§ Your assignment
Report, as a bare number, how many lines of the entries below contain "none".

[[ Data for review open ]]

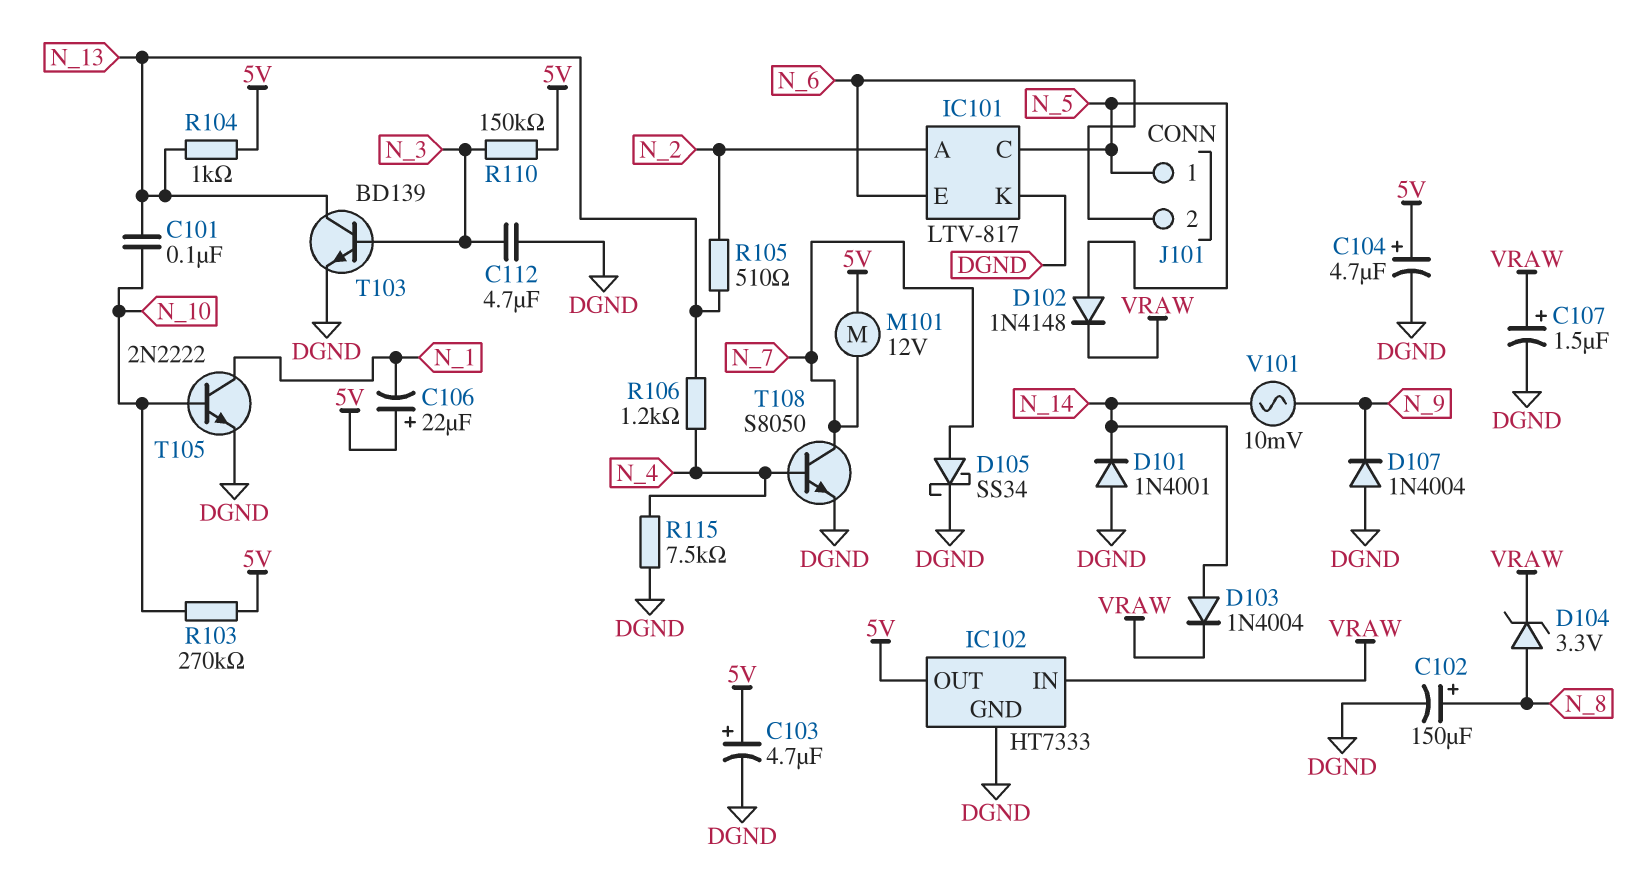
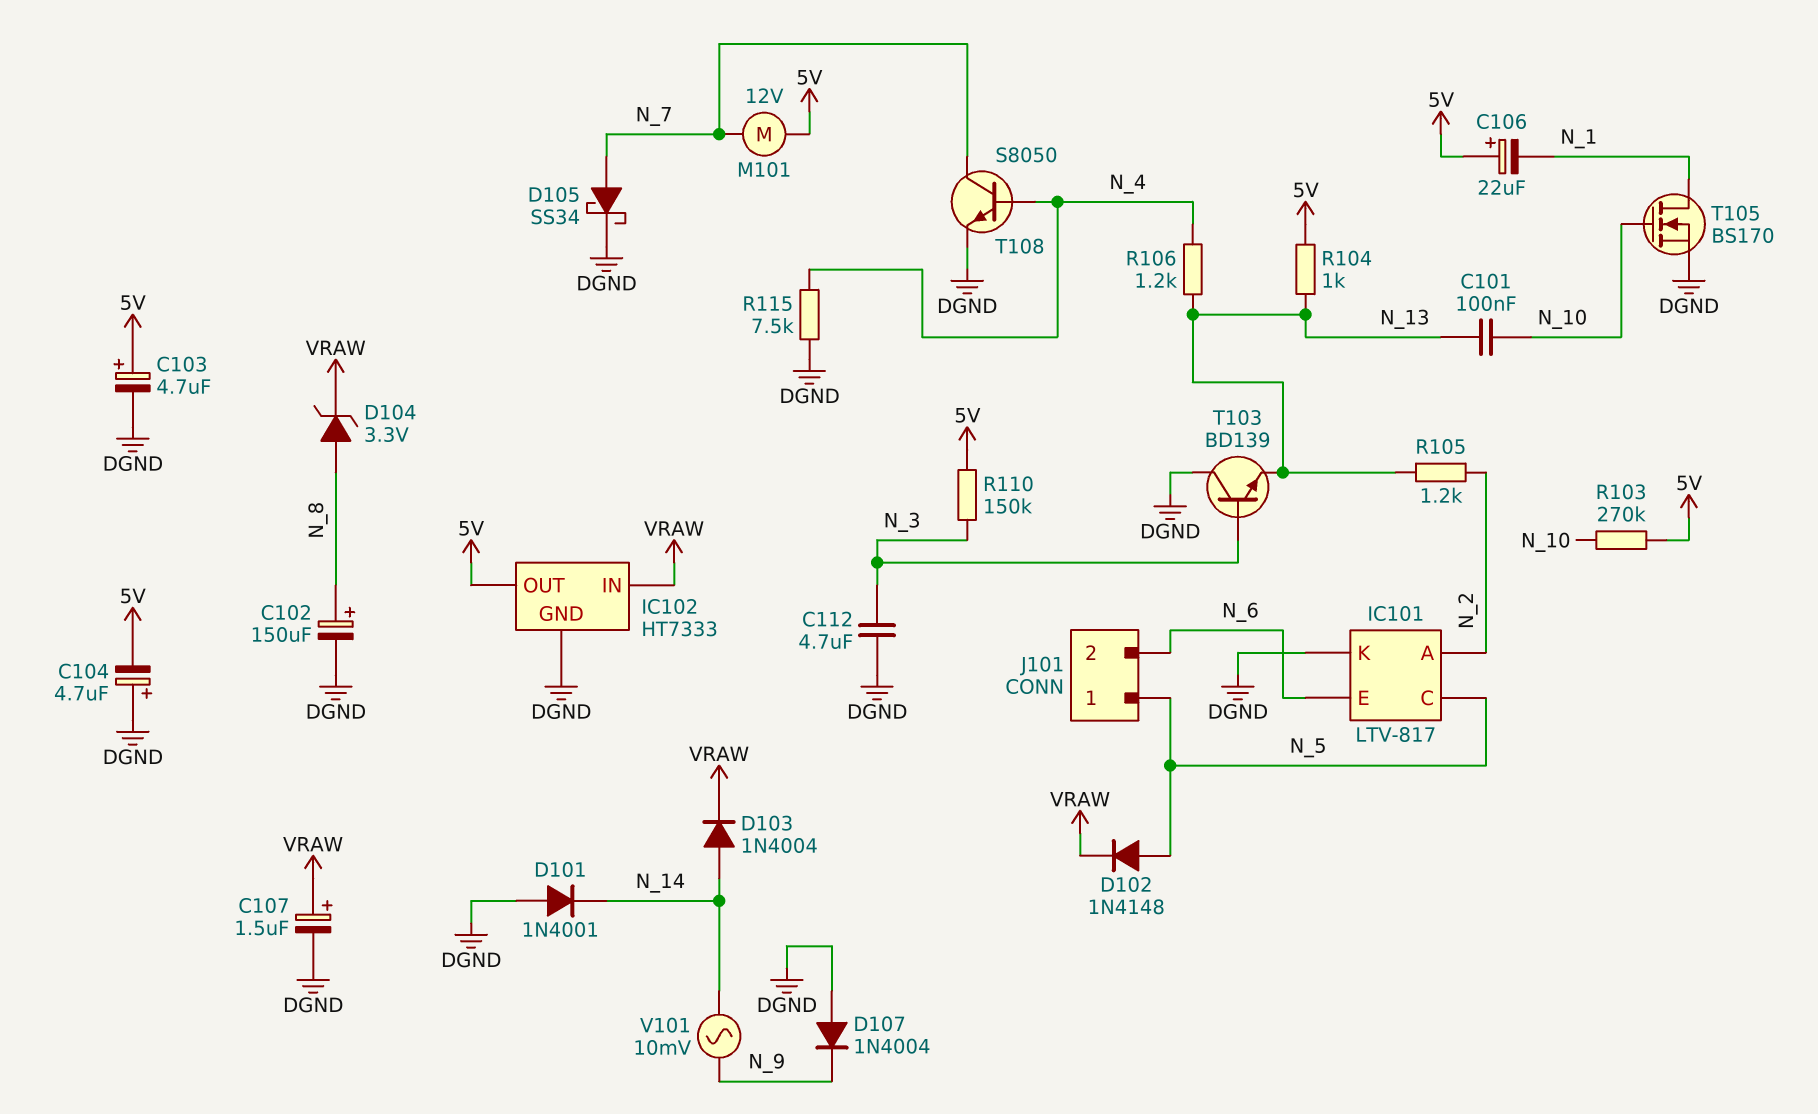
C104: 4.7uF (plus 5V, minus DGND) -> 4.7uF (plus DGND, minus 5V)
R105: 510 (N_2, N_13) -> 1.2k (N_2, N_13)
T103: NPN BD139 (B N_3, C N_13, E DGND) -> NPN BD139 (B N_3, C DGND, E N_13)
T105: NPN 2N2222 (B N_10, C N_1, E DGND) -> NMOS BS170 (G N_10, D N_1, S DGND)

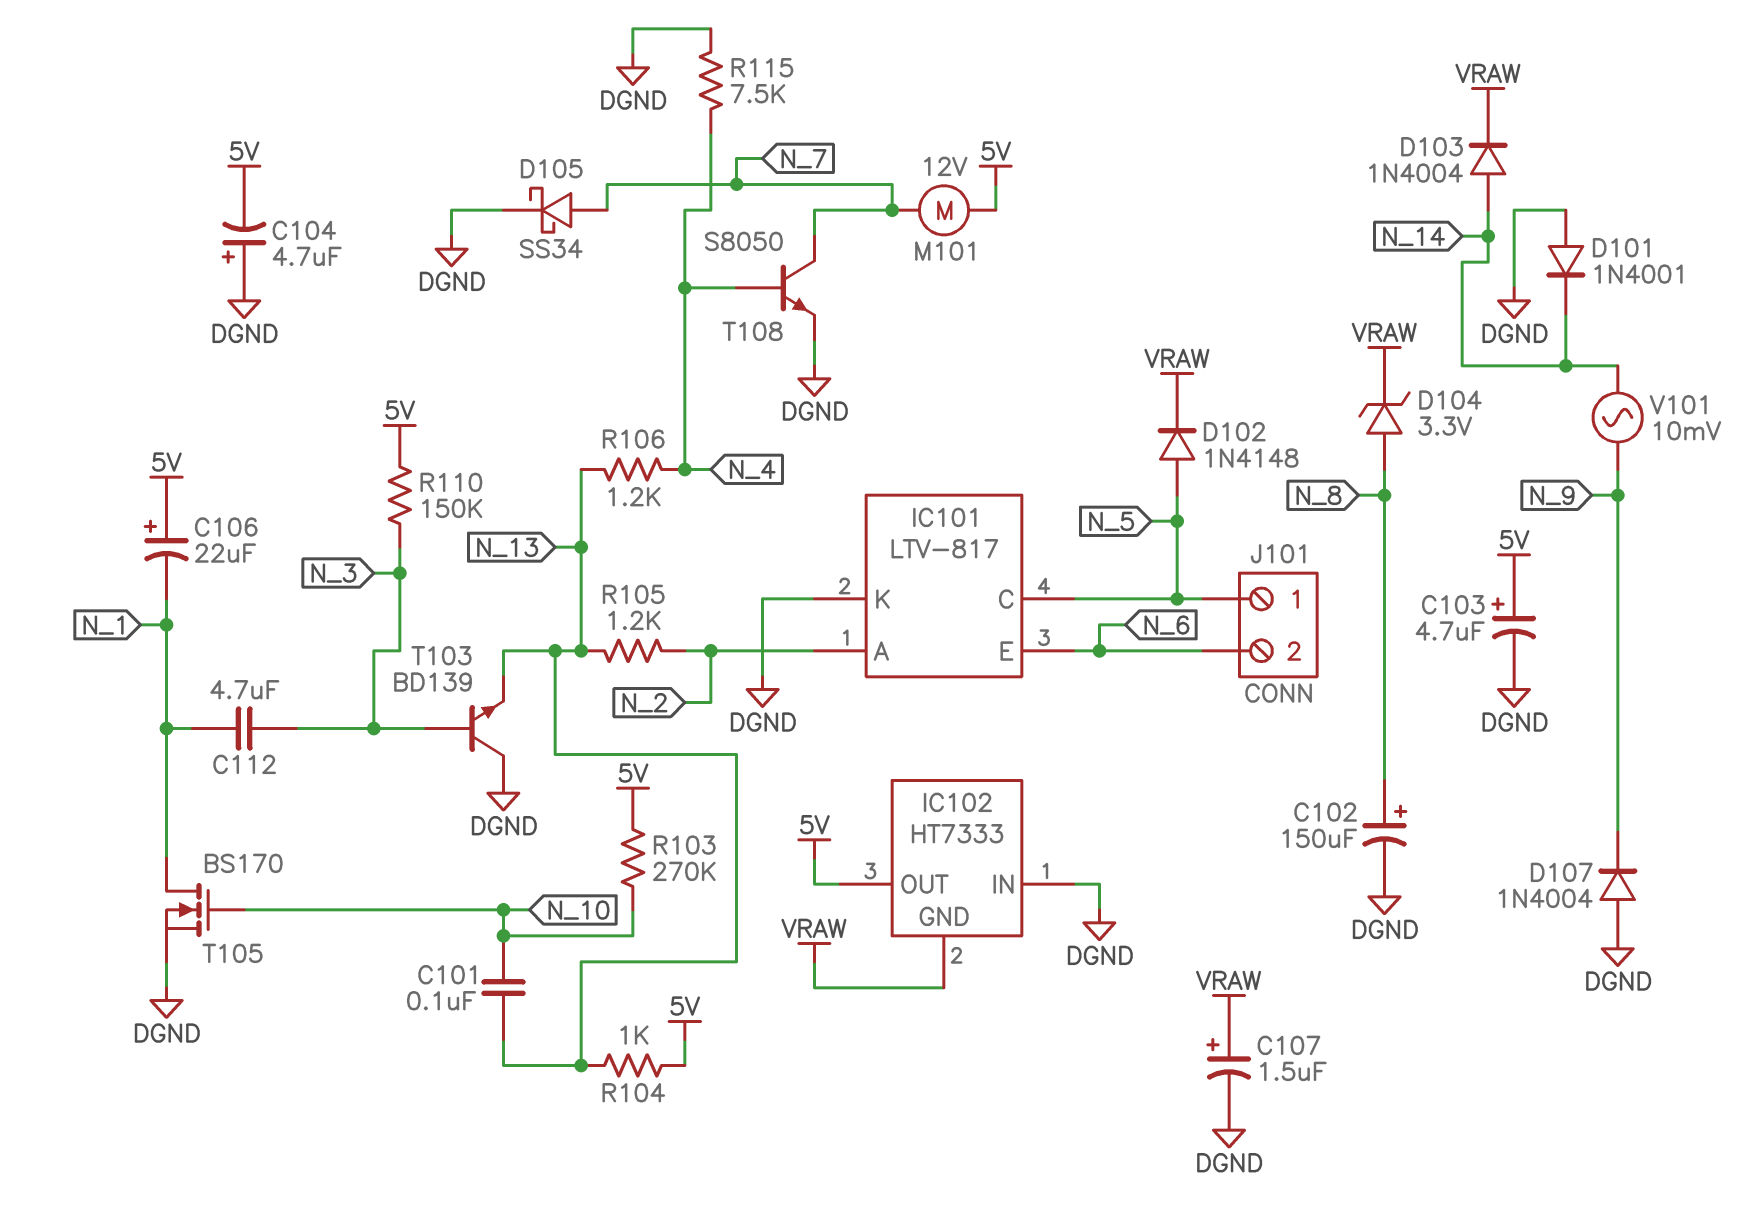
C112: 4.7uF (DGND, N_3) -> 4.7uF (N_1, N_3)
IC102 pin GND: DGND -> VRAW
IC102 pin IN: VRAW -> DGND

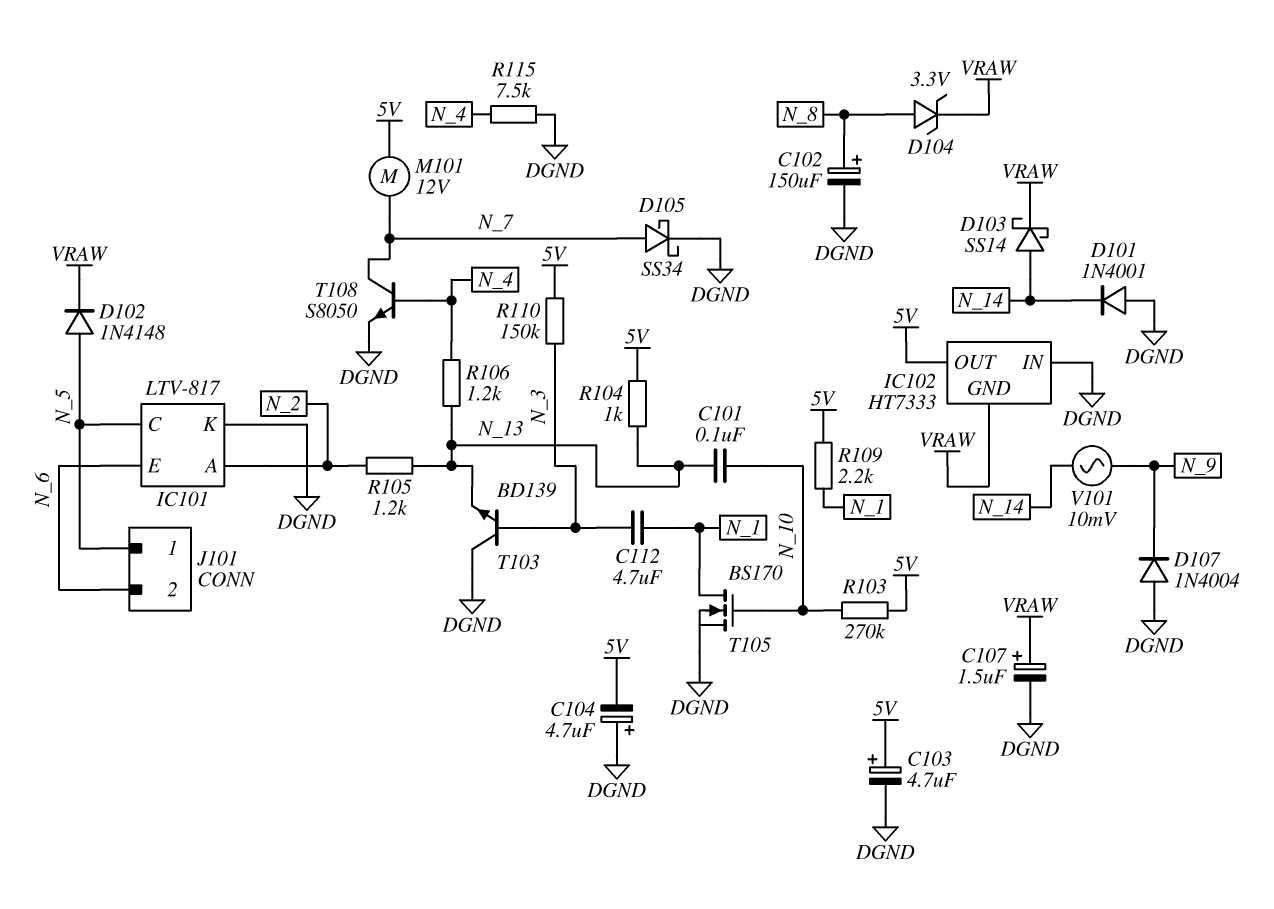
C106: 22uF (plus 5V, minus N_1) -> none
D103: diode 1N4004 (A N_14, K VRAW) -> schottky SS14 (A N_14, K VRAW)
R109: none -> 2.2k (5V, N_1)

[[ Data for review closed ]]

§ Answer to this exercise
2